YOUR GOAL:
I need all of the entries printed exactly.

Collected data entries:

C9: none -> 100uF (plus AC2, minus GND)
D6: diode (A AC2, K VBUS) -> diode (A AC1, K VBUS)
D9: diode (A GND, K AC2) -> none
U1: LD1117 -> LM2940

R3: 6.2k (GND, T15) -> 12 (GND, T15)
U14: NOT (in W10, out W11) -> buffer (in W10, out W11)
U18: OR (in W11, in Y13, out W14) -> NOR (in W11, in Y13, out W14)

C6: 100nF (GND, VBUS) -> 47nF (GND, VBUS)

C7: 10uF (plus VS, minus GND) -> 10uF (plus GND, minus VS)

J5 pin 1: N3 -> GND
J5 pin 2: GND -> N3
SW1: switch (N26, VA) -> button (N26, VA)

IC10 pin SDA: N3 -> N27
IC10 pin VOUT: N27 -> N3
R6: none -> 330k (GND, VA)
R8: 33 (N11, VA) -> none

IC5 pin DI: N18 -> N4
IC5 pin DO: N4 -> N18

SOLUTION:
C9: none -> 100uF (plus AC2, minus GND)
D6: diode (A AC2, K VBUS) -> diode (A AC1, K VBUS)
D9: diode (A GND, K AC2) -> none
U1: LD1117 -> LM2940

R3: 6.2k (GND, T15) -> 12 (GND, T15)
U14: NOT (in W10, out W11) -> buffer (in W10, out W11)
U18: OR (in W11, in Y13, out W14) -> NOR (in W11, in Y13, out W14)

C6: 100nF (GND, VBUS) -> 47nF (GND, VBUS)

C7: 10uF (plus VS, minus GND) -> 10uF (plus GND, minus VS)

J5 pin 1: N3 -> GND
J5 pin 2: GND -> N3
SW1: switch (N26, VA) -> button (N26, VA)

IC10 pin SDA: N3 -> N27
IC10 pin VOUT: N27 -> N3
R6: none -> 330k (GND, VA)
R8: 33 (N11, VA) -> none

IC5 pin DI: N18 -> N4
IC5 pin DO: N4 -> N18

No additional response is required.